WHAT YOU HAVE TO DO: Once the line containing "yellow robot: 1 -> 3" has been copied, stop; copy every line before it exactly, beginning with the first line of the material below.

DATASET RECORDS:
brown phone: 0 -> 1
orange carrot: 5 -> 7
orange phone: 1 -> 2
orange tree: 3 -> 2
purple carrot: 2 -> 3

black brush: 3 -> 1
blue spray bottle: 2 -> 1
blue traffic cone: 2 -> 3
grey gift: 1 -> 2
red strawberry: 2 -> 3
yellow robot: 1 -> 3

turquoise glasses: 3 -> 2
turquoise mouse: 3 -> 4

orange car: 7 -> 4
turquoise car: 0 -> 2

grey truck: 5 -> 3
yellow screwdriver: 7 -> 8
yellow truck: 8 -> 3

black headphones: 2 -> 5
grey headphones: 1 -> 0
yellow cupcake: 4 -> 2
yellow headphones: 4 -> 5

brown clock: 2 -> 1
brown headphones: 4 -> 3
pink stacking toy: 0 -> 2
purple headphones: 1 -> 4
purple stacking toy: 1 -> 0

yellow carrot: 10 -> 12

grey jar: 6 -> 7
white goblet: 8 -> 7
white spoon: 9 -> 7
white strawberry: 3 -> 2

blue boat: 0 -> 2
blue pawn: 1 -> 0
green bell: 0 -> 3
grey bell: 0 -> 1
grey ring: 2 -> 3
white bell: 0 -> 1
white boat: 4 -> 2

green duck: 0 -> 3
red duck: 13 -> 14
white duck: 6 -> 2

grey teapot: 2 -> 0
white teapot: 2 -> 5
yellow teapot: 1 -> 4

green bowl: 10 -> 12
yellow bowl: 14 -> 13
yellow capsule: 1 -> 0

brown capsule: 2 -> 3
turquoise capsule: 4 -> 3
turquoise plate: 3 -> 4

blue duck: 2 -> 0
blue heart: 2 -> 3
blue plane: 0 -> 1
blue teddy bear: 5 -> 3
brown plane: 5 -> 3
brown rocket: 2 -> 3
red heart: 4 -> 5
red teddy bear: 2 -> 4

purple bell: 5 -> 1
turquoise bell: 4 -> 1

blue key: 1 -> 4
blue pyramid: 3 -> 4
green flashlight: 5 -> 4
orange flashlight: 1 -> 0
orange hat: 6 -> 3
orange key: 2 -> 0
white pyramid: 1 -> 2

SOLUTION TO THE PROBLEM:
brown phone: 0 -> 1
orange carrot: 5 -> 7
orange phone: 1 -> 2
orange tree: 3 -> 2
purple carrot: 2 -> 3

black brush: 3 -> 1
blue spray bottle: 2 -> 1
blue traffic cone: 2 -> 3
grey gift: 1 -> 2
red strawberry: 2 -> 3
yellow robot: 1 -> 3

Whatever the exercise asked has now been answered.